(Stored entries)
┏━━

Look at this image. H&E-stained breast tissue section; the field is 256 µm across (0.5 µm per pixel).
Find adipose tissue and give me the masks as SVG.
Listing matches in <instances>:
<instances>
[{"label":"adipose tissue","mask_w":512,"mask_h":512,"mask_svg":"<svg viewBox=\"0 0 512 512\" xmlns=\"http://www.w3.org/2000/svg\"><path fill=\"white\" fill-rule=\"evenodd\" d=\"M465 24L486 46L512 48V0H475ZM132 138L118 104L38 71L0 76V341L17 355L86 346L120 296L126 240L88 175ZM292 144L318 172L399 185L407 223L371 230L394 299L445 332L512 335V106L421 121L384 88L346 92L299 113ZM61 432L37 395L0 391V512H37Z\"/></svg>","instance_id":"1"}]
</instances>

┗━━

* Given instruction *
Please output the complete data exactly.

* Answer in full *
Look at this image. H&E-stained breast tissue section; the field is 256 µm across (0.5 µm per pixel).
Find adipose tissue and give me the masks as SVG.
Listing matches in <instances>:
<instances>
[{"label":"adipose tissue","mask_w":512,"mask_h":512,"mask_svg":"<svg viewBox=\"0 0 512 512\" xmlns=\"http://www.w3.org/2000/svg\"><path fill=\"white\" fill-rule=\"evenodd\" d=\"M465 24L486 46L512 48V0H475ZM132 138L118 104L38 71L0 76V341L17 355L86 346L120 296L126 240L88 175ZM292 144L318 172L399 185L407 223L371 230L394 299L445 332L512 335V106L421 121L384 88L346 92L299 113ZM61 432L37 395L0 391V512H37Z\"/></svg>","instance_id":"1"}]
</instances>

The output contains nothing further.